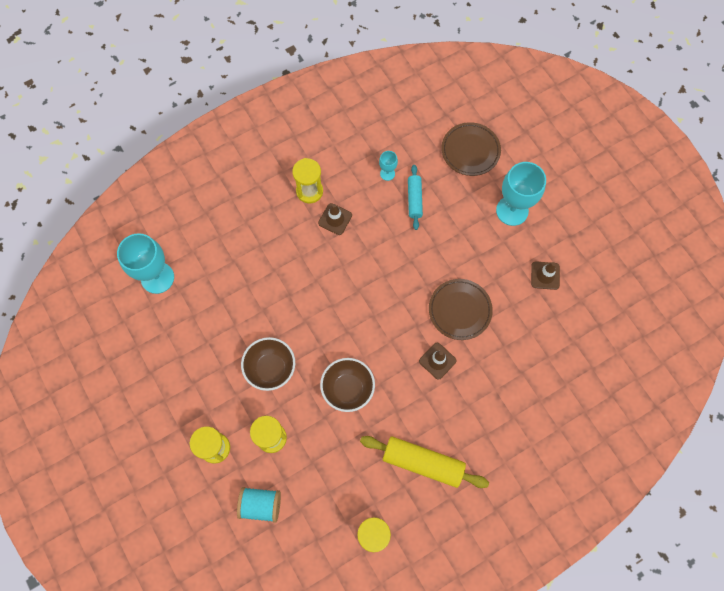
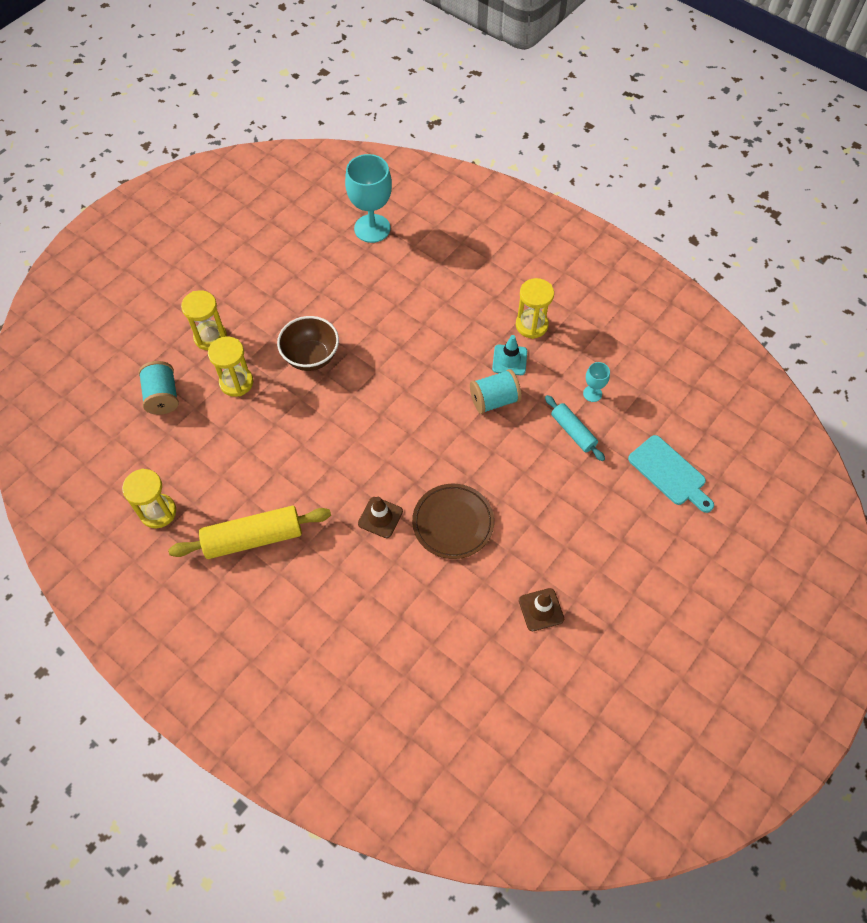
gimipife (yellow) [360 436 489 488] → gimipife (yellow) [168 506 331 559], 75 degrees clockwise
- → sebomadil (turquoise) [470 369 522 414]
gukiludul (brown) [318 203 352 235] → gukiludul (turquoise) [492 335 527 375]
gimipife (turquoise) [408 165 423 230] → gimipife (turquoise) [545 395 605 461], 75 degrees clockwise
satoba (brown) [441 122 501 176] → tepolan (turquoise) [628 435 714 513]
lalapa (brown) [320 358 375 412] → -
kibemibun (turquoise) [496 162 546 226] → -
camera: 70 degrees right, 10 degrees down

##############################

BRIEF — When you repeat the data, keep every line exact and drop the images.

ANSWER SECTION —
gimipife (yellow) [360 436 489 488] → gimipife (yellow) [168 506 331 559], 75 degrees clockwise
- → sebomadil (turquoise) [470 369 522 414]
gukiludul (brown) [318 203 352 235] → gukiludul (turquoise) [492 335 527 375]
gimipife (turquoise) [408 165 423 230] → gimipife (turquoise) [545 395 605 461], 75 degrees clockwise
satoba (brown) [441 122 501 176] → tepolan (turquoise) [628 435 714 513]
lalapa (brown) [320 358 375 412] → -
kibemibun (turquoise) [496 162 546 226] → -
camera: 70 degrees right, 10 degrees down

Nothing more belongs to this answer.